__To do__: Your answer should consist of the lines in the data below that contain "none".

__Exercise data__:

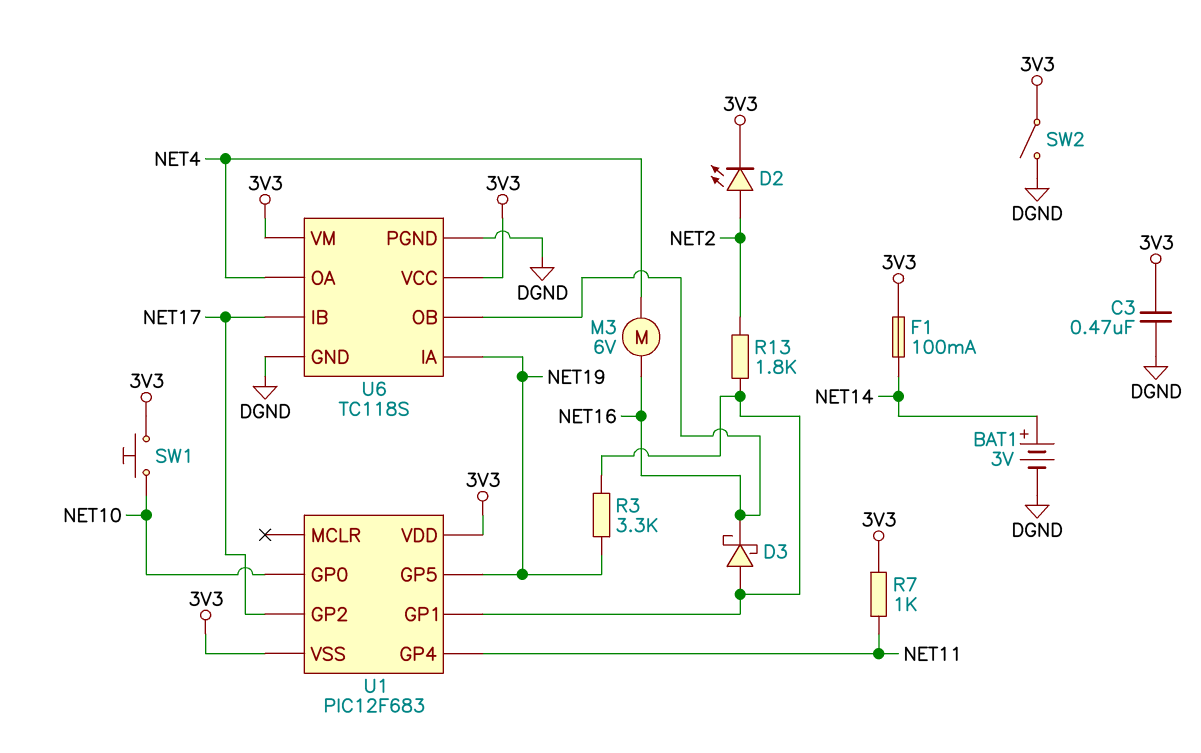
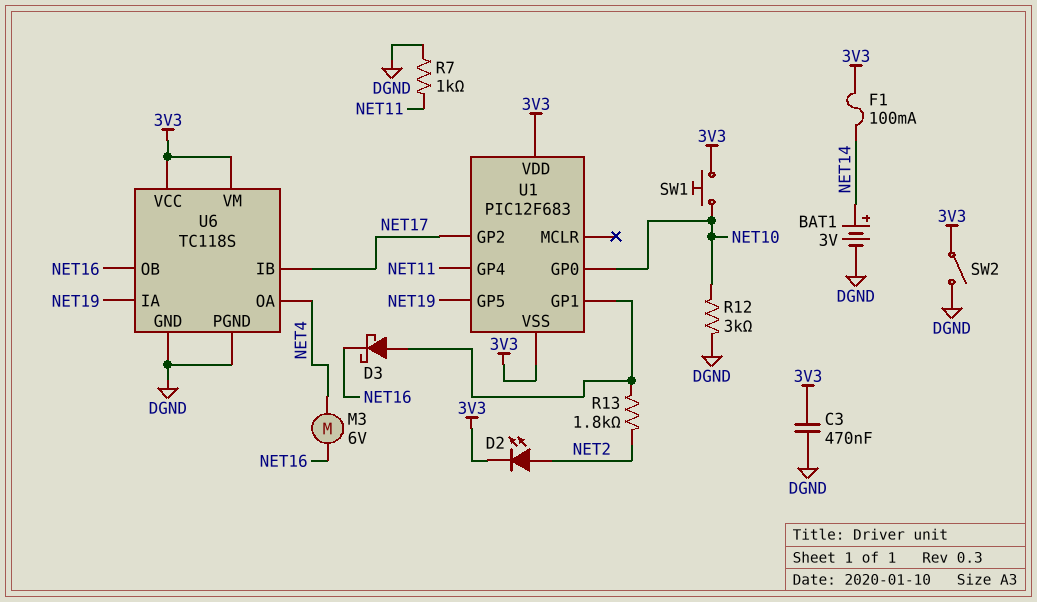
R3: 3.3k (NET19, U1/GP1) -> none
R7: 1k (3V3, NET11) -> 1k (DGND, NET11)
R12: none -> 3k (DGND, NET10)

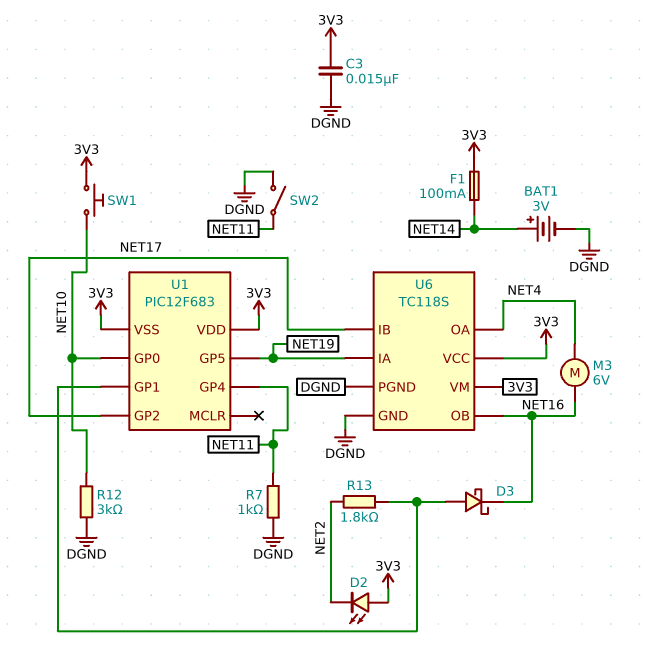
C3: 470nF (3V3, DGND) -> 15nF (3V3, DGND)
D2: LED (A NET2, K 3V3) -> LED (A 3V3, K NET2)
SW2: switch (3V3, DGND) -> switch (DGND, NET11)

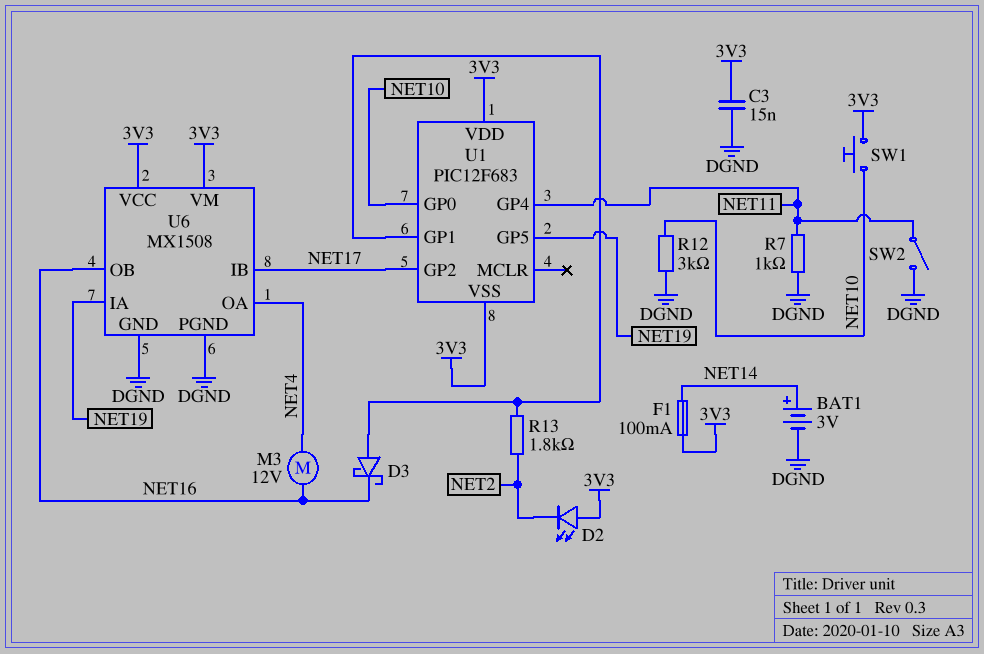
M3: motor 6V (NET4, NET16) -> motor 12V (NET4, NET16)
U6: TC118S -> MX1508

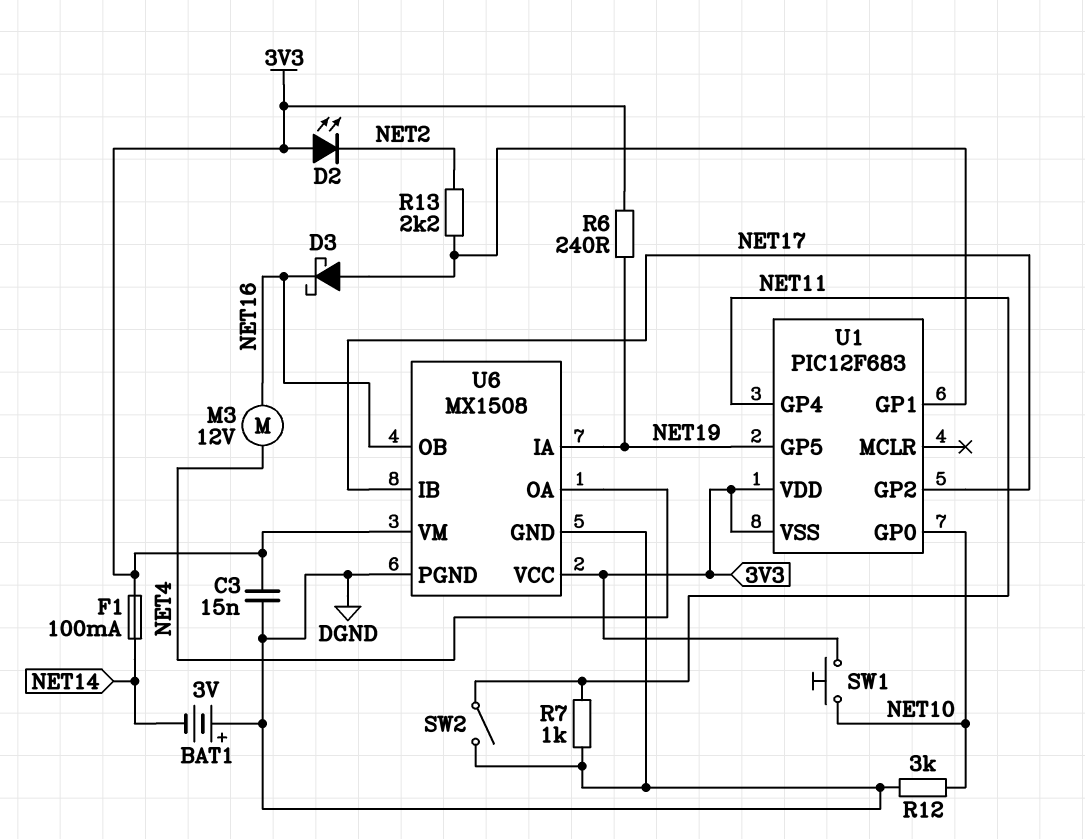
BAT1: 3V (plus NET14, minus DGND) -> 3V (plus DGND, minus NET14)
R6: none -> 240 (3V3, NET19)
R13: 1.8k (NET2, U1/GP1) -> 2.2k (NET2, U1/GP1)

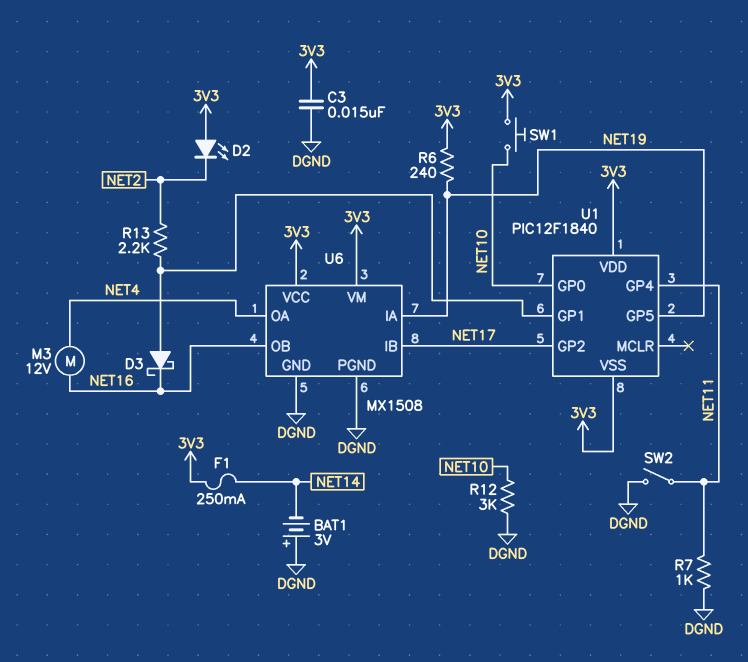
F1: 100mA (3V3, NET14) -> 250mA (3V3, NET14)
U1: PIC12F683 -> PIC12F1840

__Result for this task__:
R3: 3.3k (NET19, U1/GP1) -> none
R12: none -> 3k (DGND, NET10)
R6: none -> 240 (3V3, NET19)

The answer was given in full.